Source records

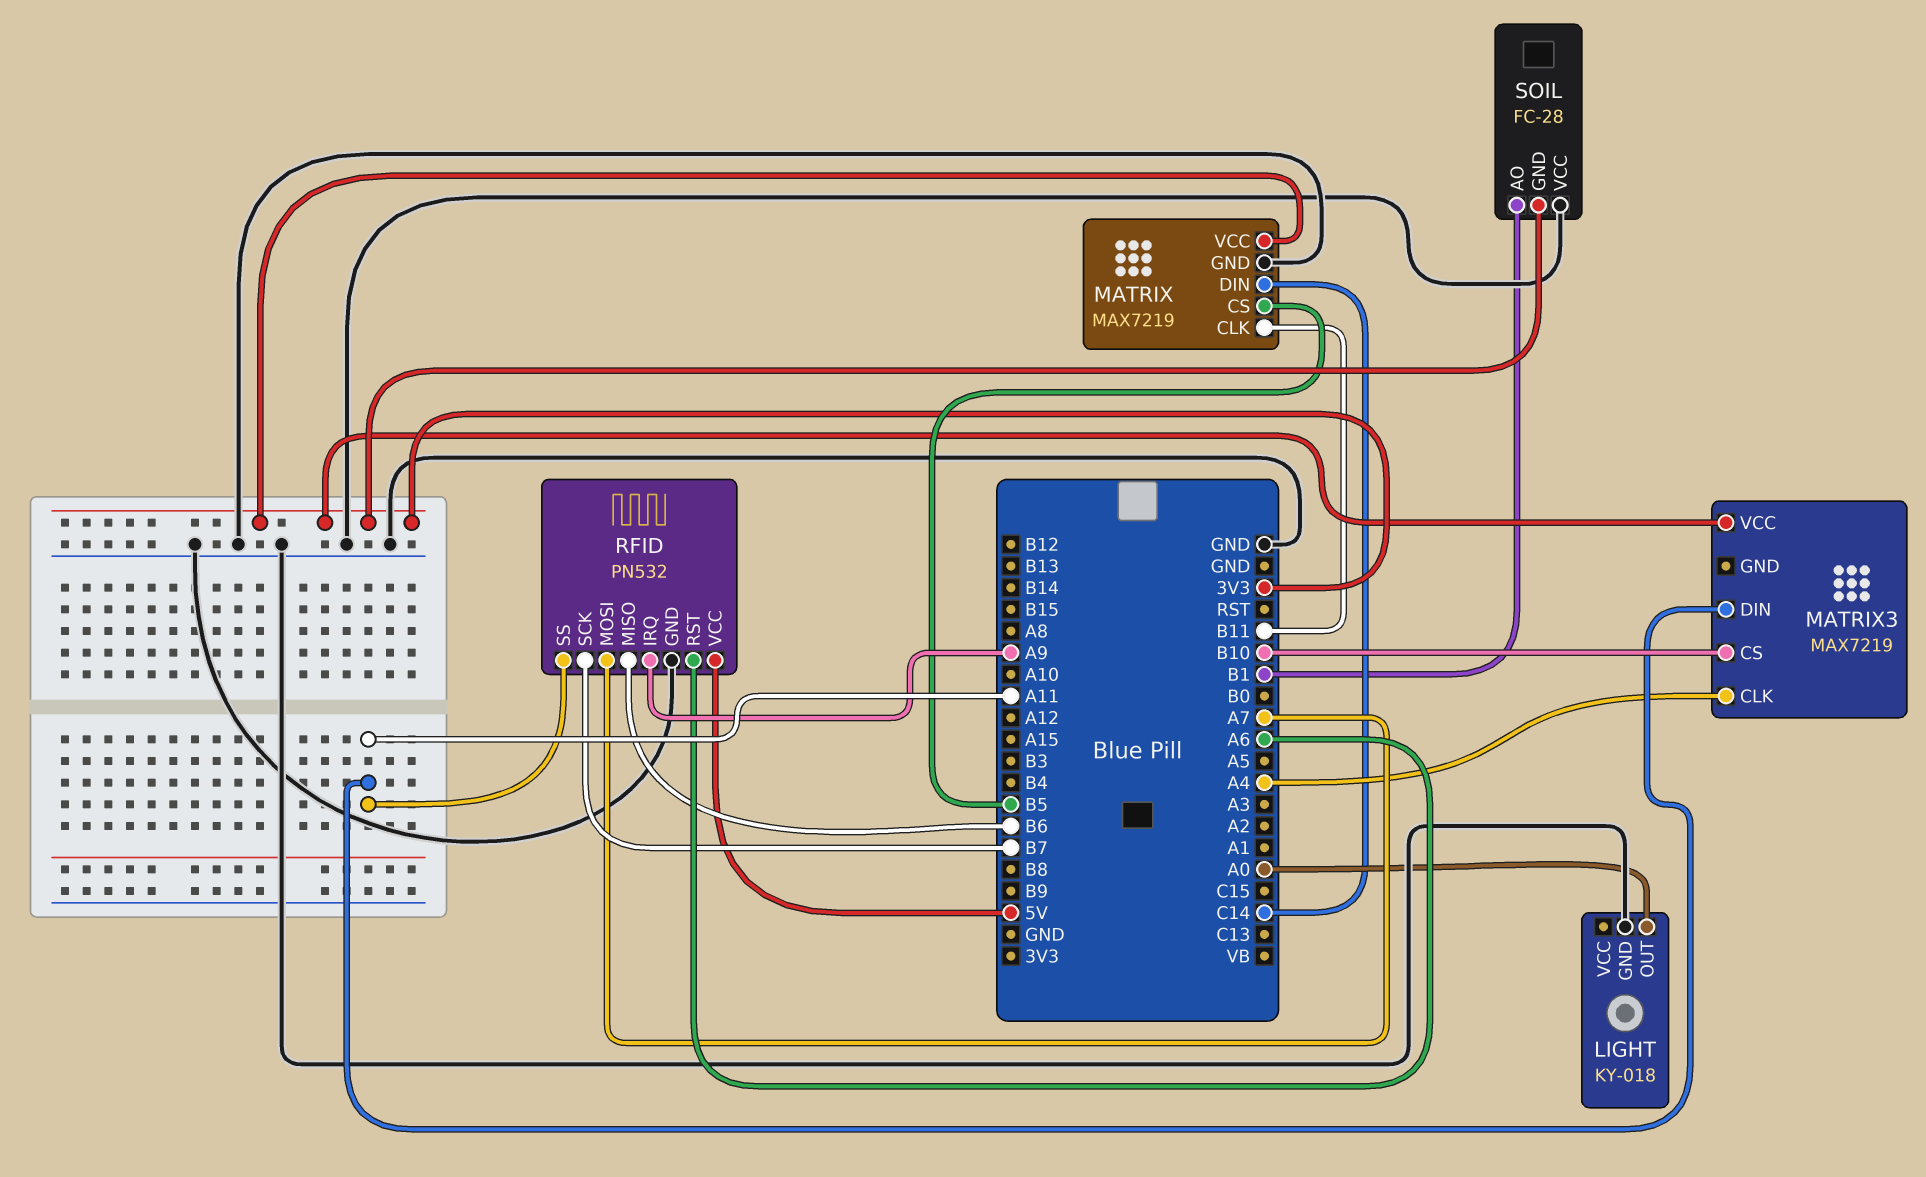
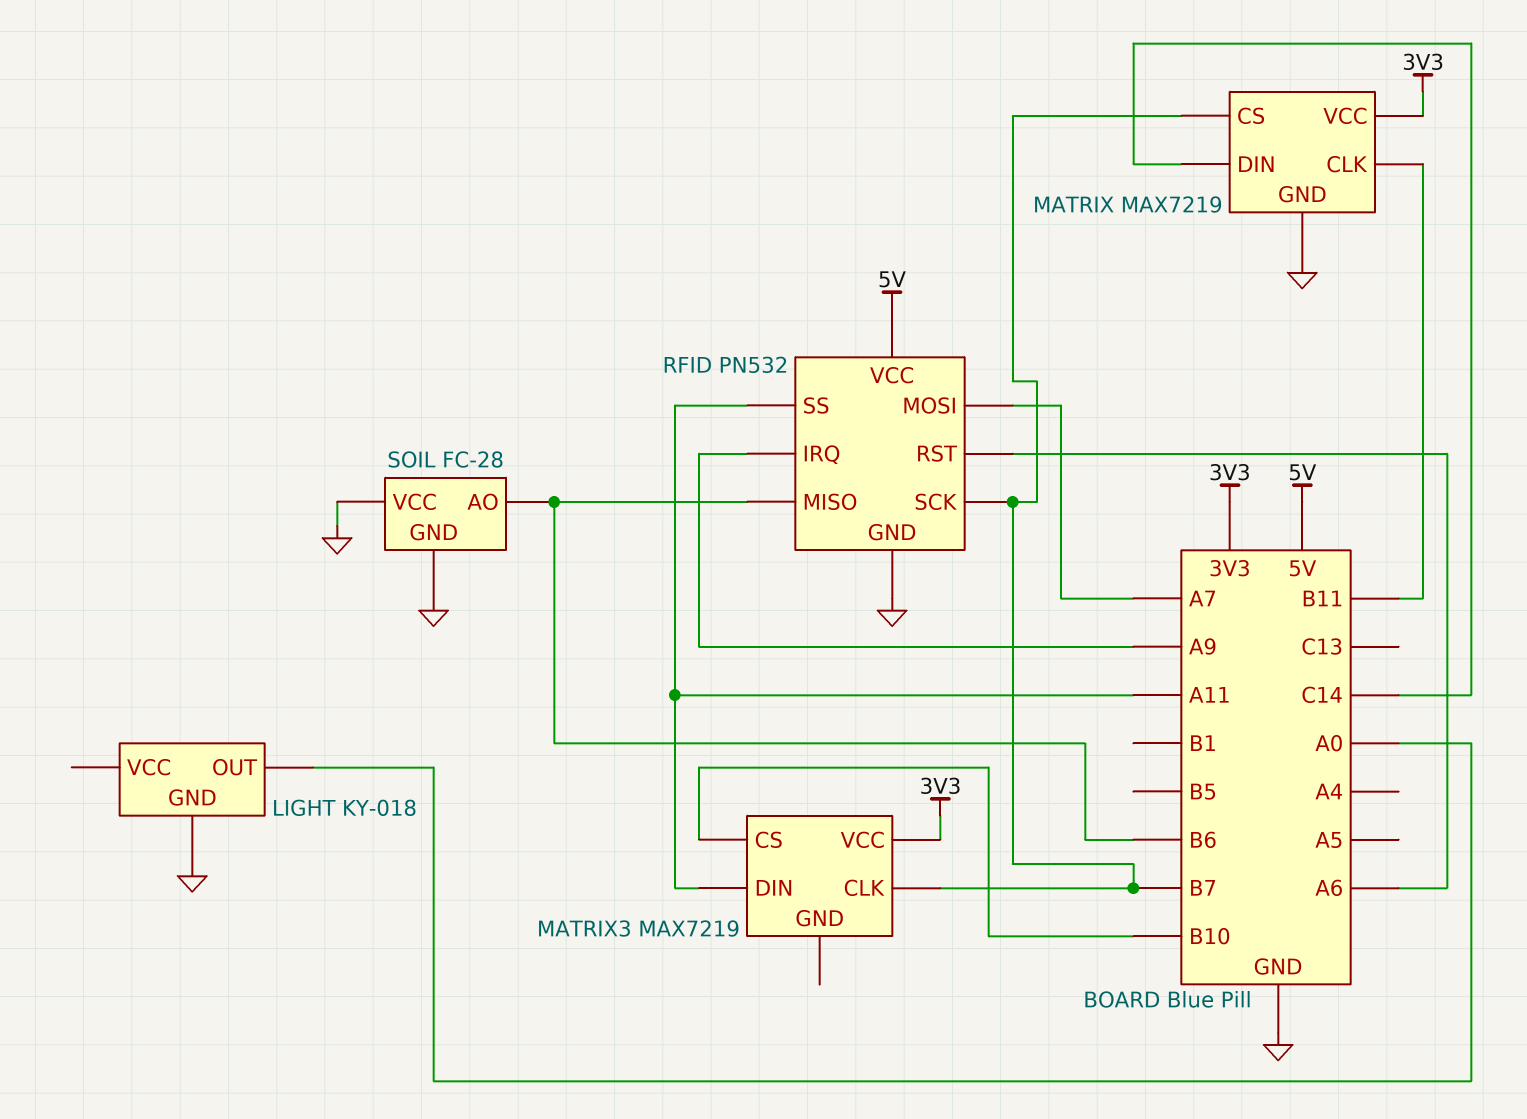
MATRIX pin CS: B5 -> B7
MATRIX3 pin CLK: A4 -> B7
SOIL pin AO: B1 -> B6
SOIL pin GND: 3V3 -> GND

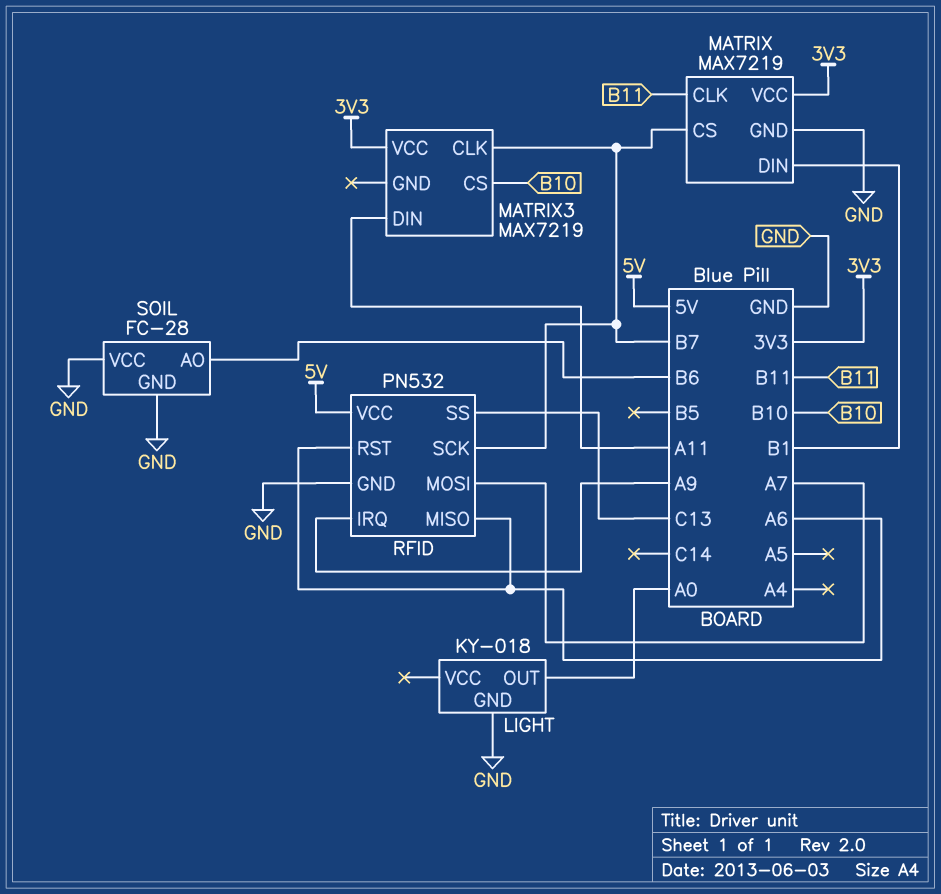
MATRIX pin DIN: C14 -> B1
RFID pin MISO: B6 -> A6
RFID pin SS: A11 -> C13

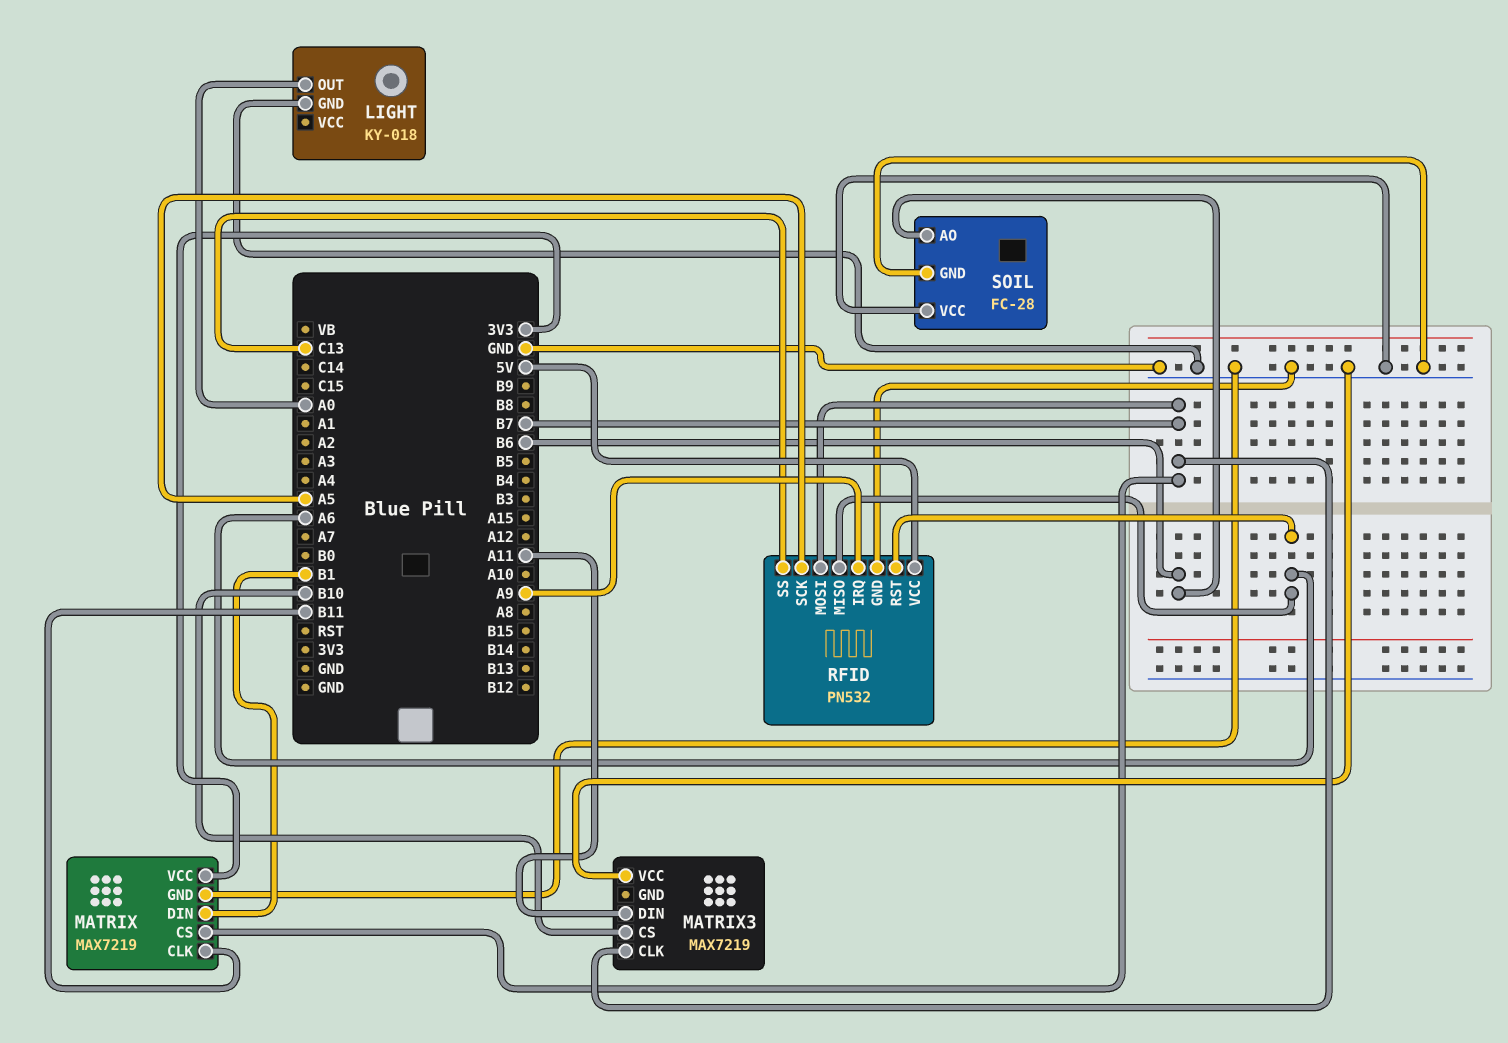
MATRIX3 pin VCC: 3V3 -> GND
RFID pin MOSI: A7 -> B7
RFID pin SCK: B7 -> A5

_PROBLEM DETAILS_:
An exact copy of every entry, minus the pictures, is what you should return.

_SOLVED EXERCISE_:
MATRIX pin CS: B5 -> B7
MATRIX3 pin CLK: A4 -> B7
SOIL pin AO: B1 -> B6
SOIL pin GND: 3V3 -> GND

MATRIX pin DIN: C14 -> B1
RFID pin MISO: B6 -> A6
RFID pin SS: A11 -> C13

MATRIX3 pin VCC: 3V3 -> GND
RFID pin MOSI: A7 -> B7
RFID pin SCK: B7 -> A5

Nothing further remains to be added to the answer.